Task details -
Starting with the line that holds "R16: 22k (LEDK, VP) -> none", repeat each line through the last one below, exactly. Pictures stay out.

The data Block Start

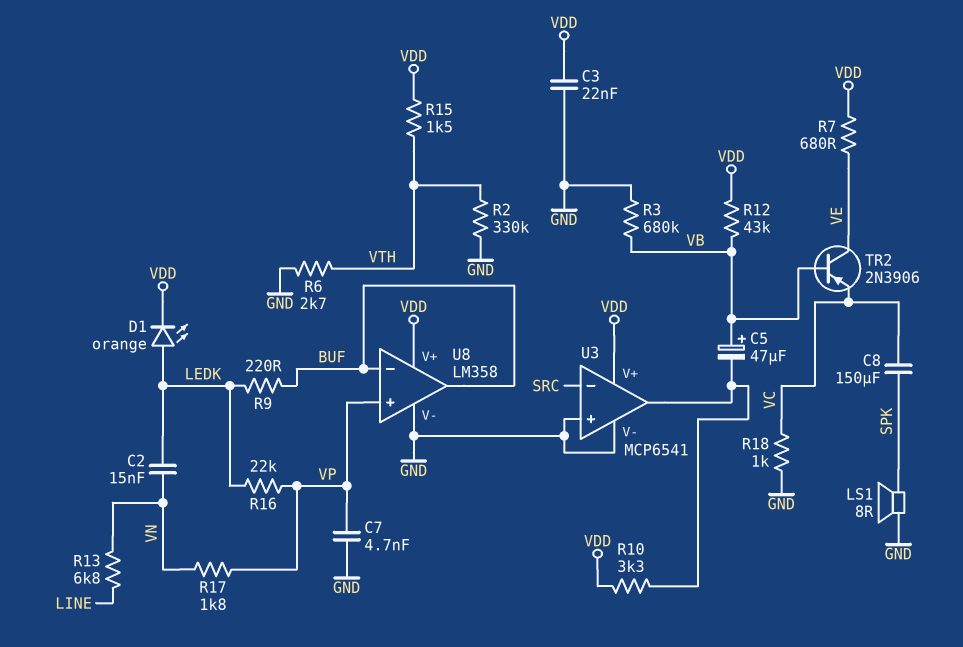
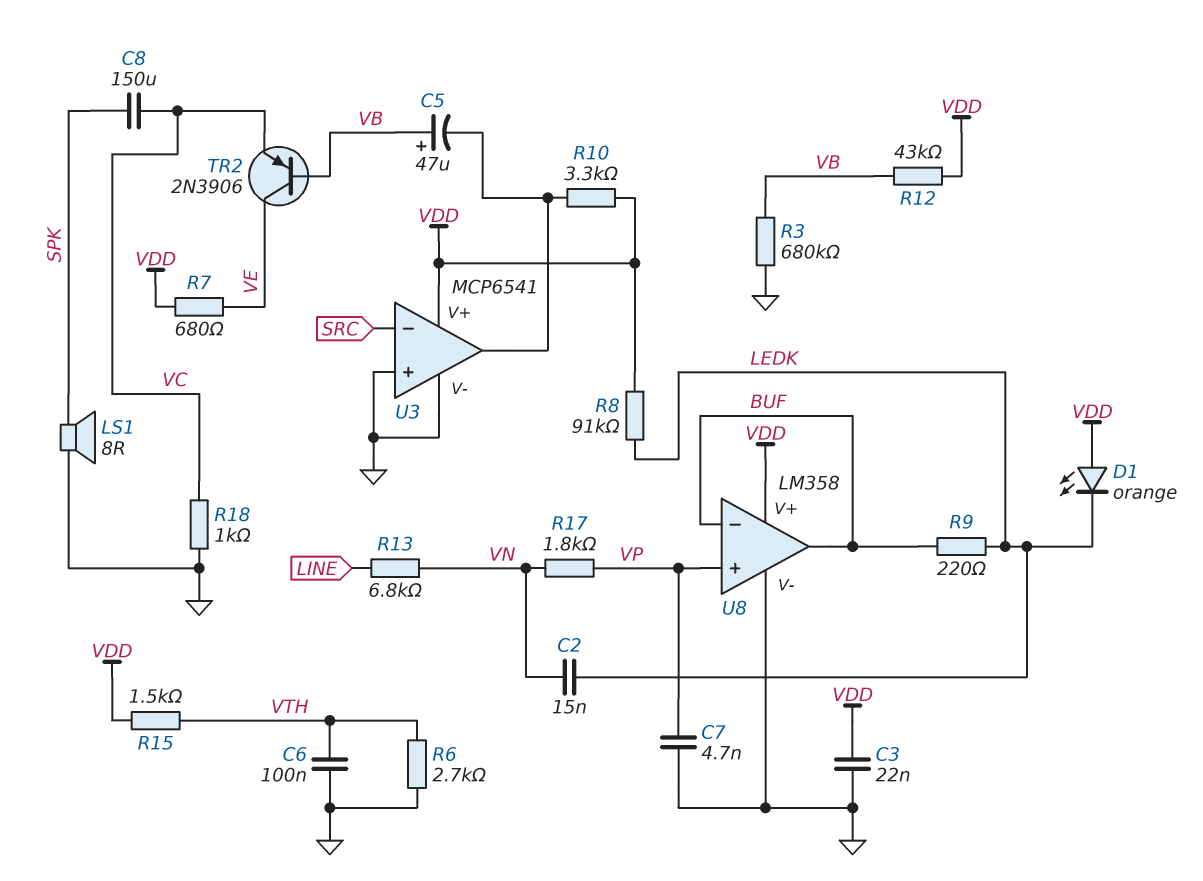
C6: none -> 100nF (GND, VTH)
D1: LED orange (A LEDK, K VDD) -> LED orange (A VDD, K LEDK)
R2: 330k (GND, VTH) -> none
R8: none -> 91k (LEDK, VDD)
R16: 22k (LEDK, VP) -> none

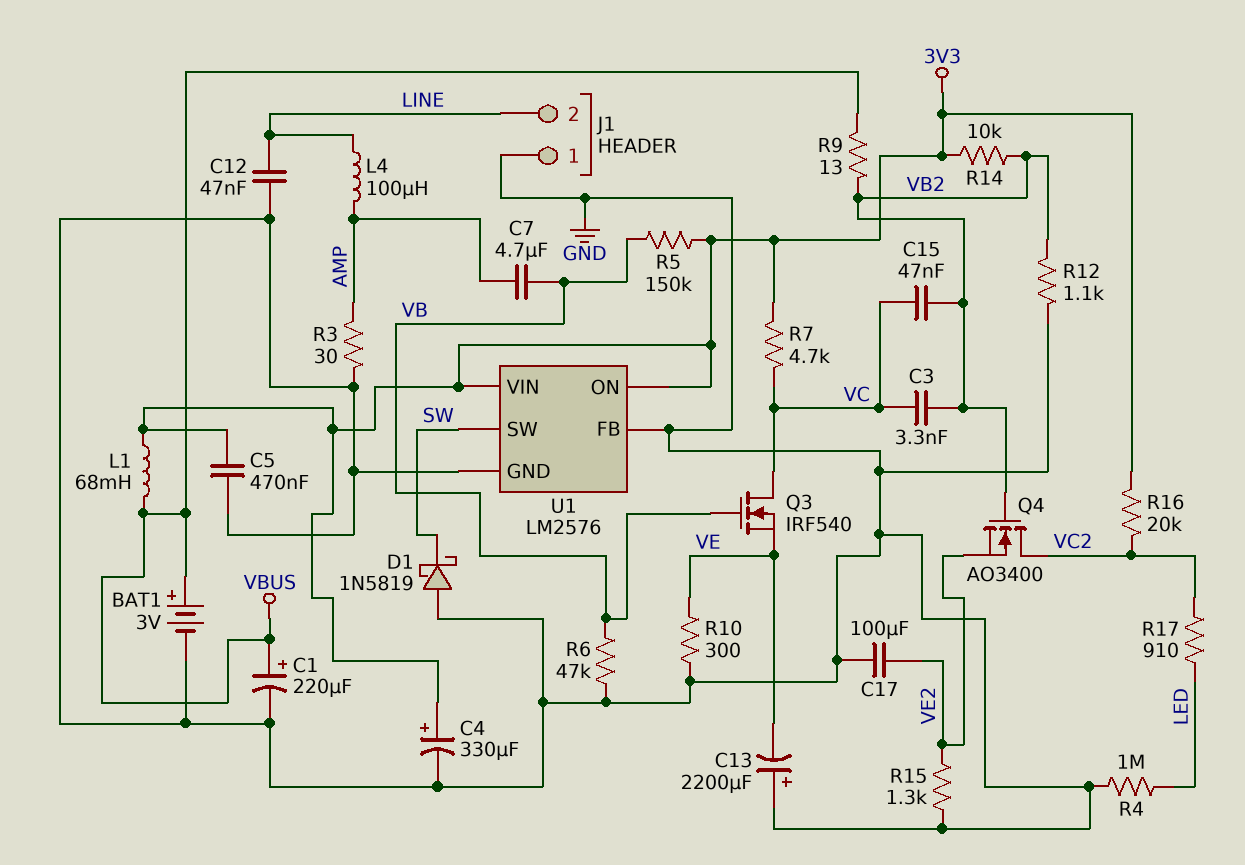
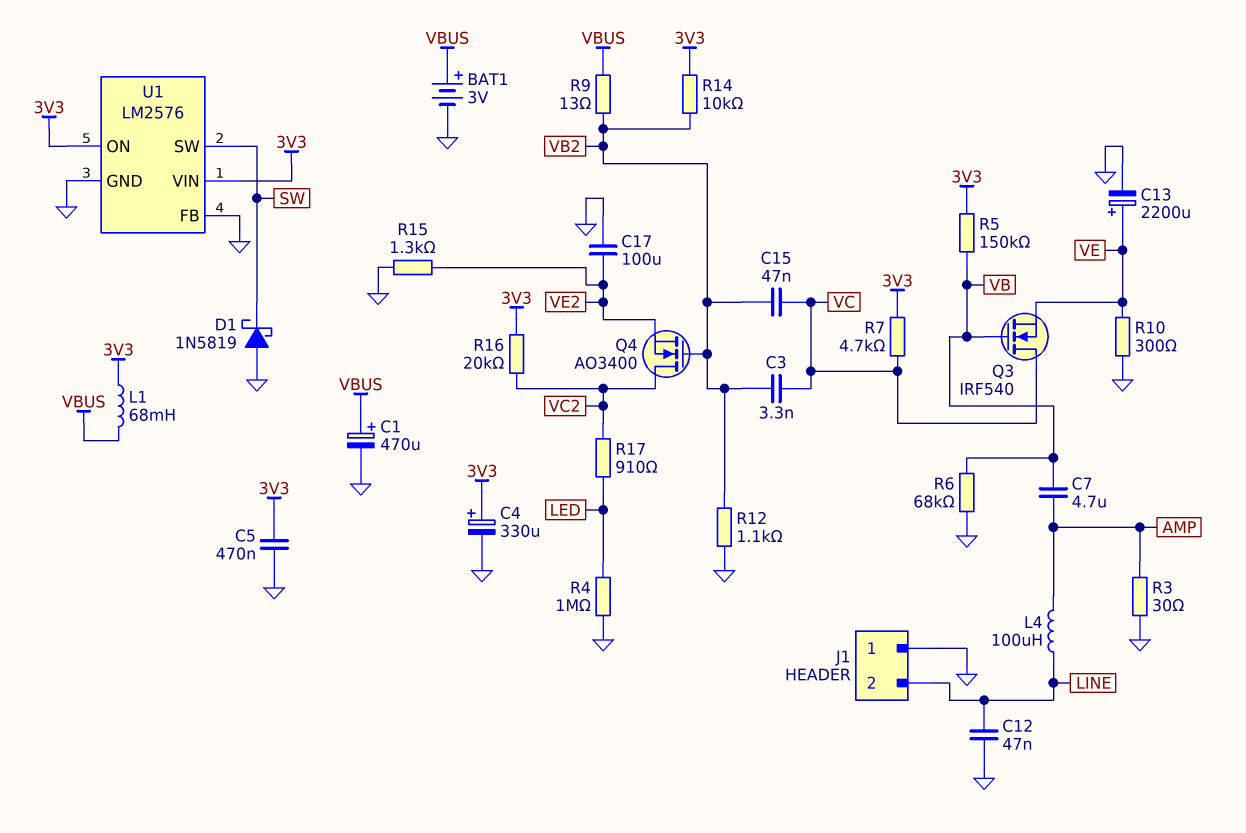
C1: 220uF (plus VBUS, minus GND) -> 470uF (plus VBUS, minus GND)
C13: 2200uF (plus GND, minus VE) -> 2200uF (plus VE, minus GND)
R6: 47k (GND, VB) -> 68k (GND, VB)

The data Block End

Task result -
R16: 22k (LEDK, VP) -> none

C1: 220uF (plus VBUS, minus GND) -> 470uF (plus VBUS, minus GND)
C13: 2200uF (plus GND, minus VE) -> 2200uF (plus VE, minus GND)
R6: 47k (GND, VB) -> 68k (GND, VB)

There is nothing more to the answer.